(WORK ITEM) Once you find the line with "Salda Tracker: [749,263,1093,467]" in the data that follows, repeat it and every line after it exactly, through the line with "Pending Photos: [721,474,1060,719]".

(SOURCE MATERIAL)
--------
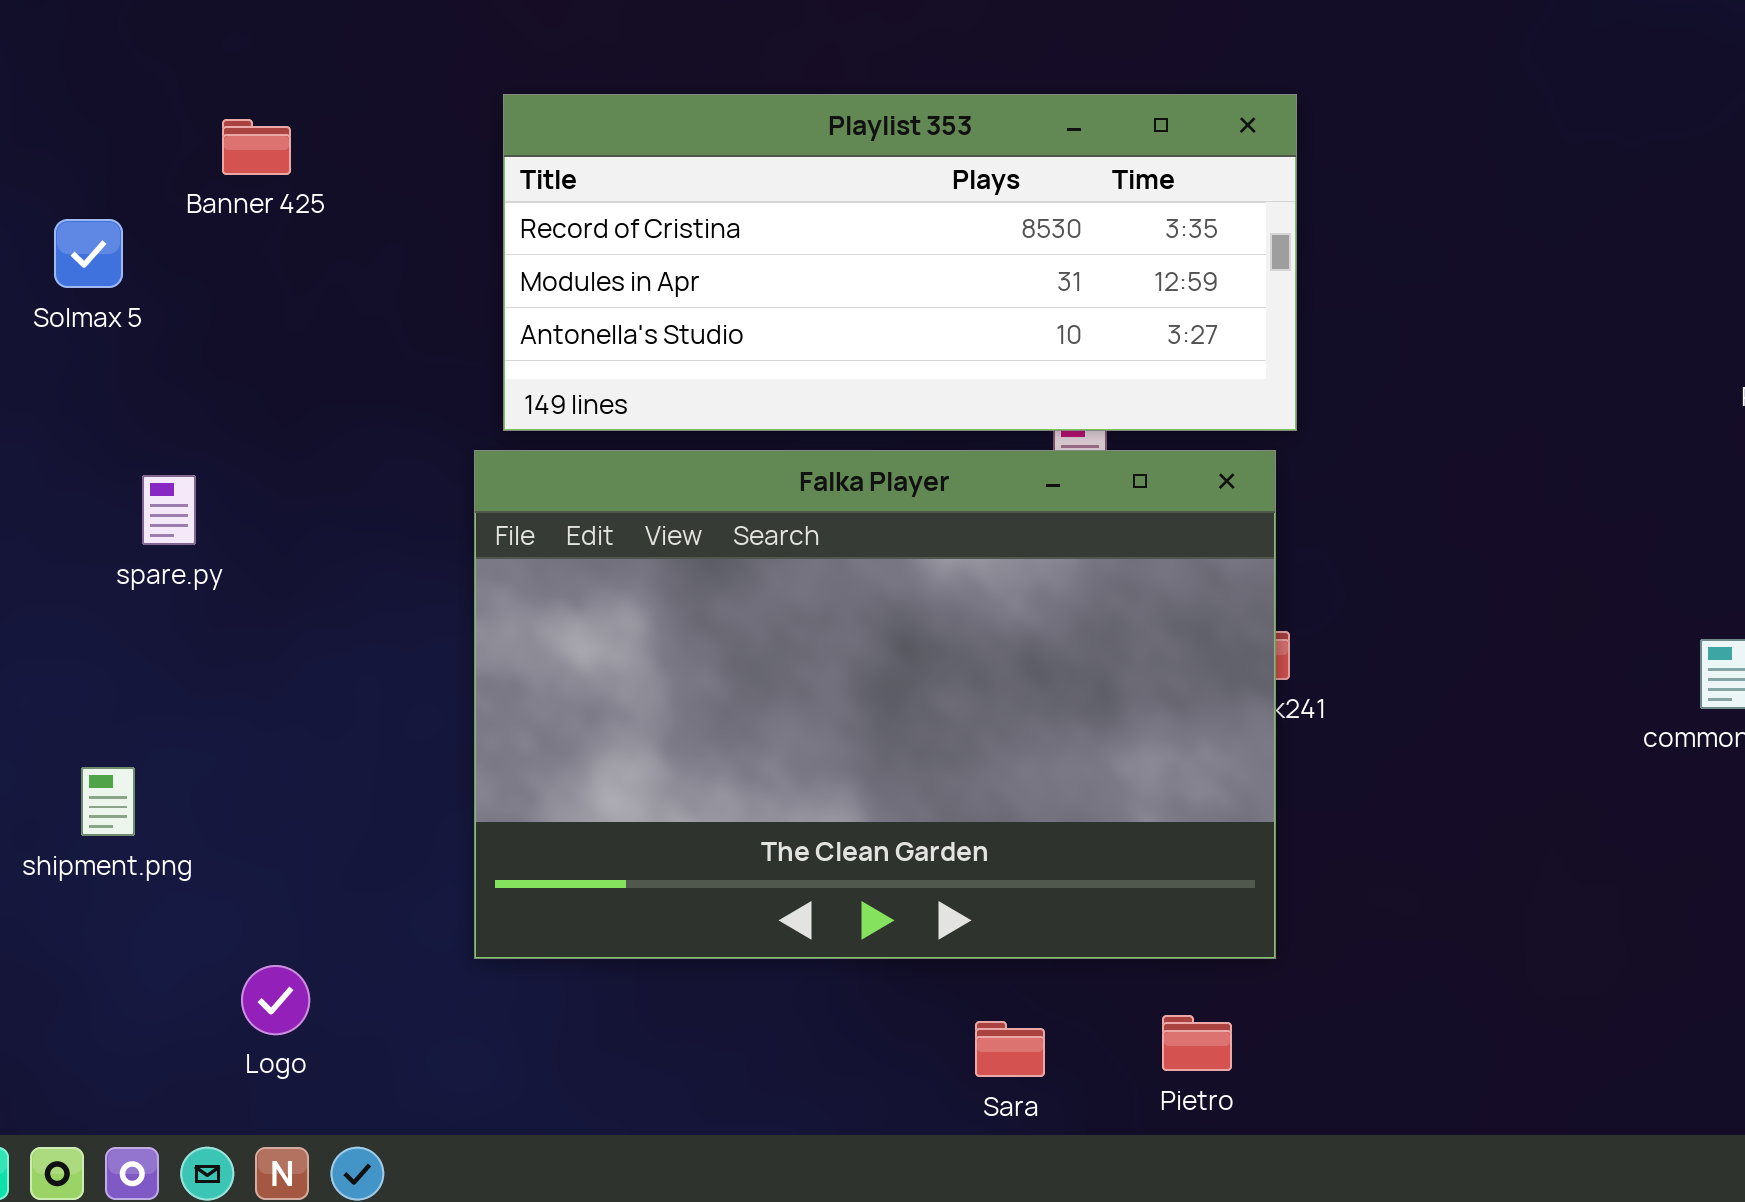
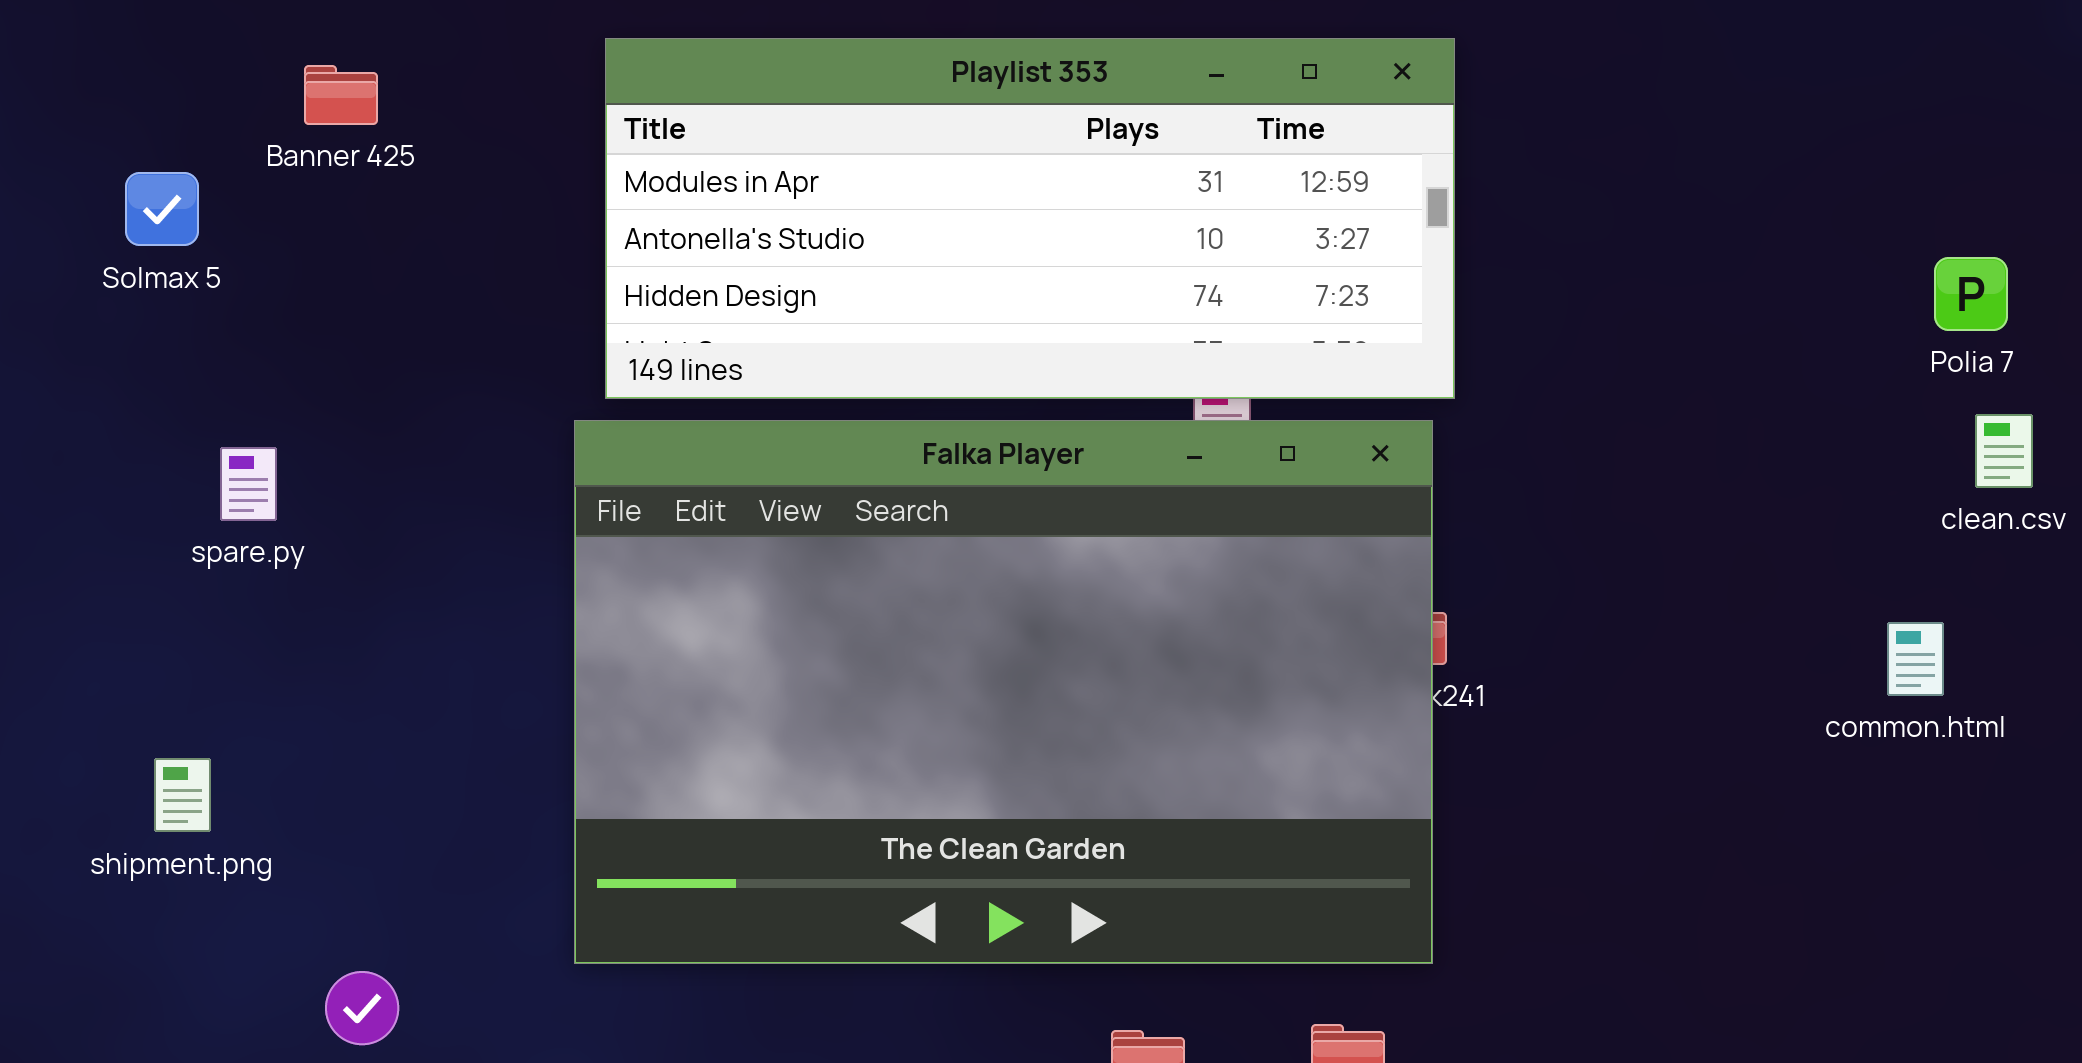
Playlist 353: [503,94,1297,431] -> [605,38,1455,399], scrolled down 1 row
--------
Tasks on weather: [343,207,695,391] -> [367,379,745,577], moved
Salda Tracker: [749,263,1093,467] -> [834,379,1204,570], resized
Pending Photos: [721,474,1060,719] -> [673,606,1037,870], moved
--------
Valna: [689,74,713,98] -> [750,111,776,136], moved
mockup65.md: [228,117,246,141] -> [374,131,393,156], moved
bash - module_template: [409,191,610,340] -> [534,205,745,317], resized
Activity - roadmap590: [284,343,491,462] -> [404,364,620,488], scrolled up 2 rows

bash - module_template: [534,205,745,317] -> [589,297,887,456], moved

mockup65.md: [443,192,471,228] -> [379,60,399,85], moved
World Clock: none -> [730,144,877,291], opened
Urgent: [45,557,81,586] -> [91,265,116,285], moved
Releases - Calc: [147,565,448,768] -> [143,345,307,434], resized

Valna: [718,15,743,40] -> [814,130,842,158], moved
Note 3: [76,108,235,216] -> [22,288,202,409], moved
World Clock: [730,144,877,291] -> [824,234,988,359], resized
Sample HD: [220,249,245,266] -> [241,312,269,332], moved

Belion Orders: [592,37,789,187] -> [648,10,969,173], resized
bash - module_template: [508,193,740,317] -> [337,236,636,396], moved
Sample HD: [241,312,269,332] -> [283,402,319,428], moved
--------
(EXERCISE RESULT)
Salda Tracker: [749,263,1093,467] -> [834,379,1204,570], resized
Pending Photos: [721,474,1060,719] -> [673,606,1037,870], moved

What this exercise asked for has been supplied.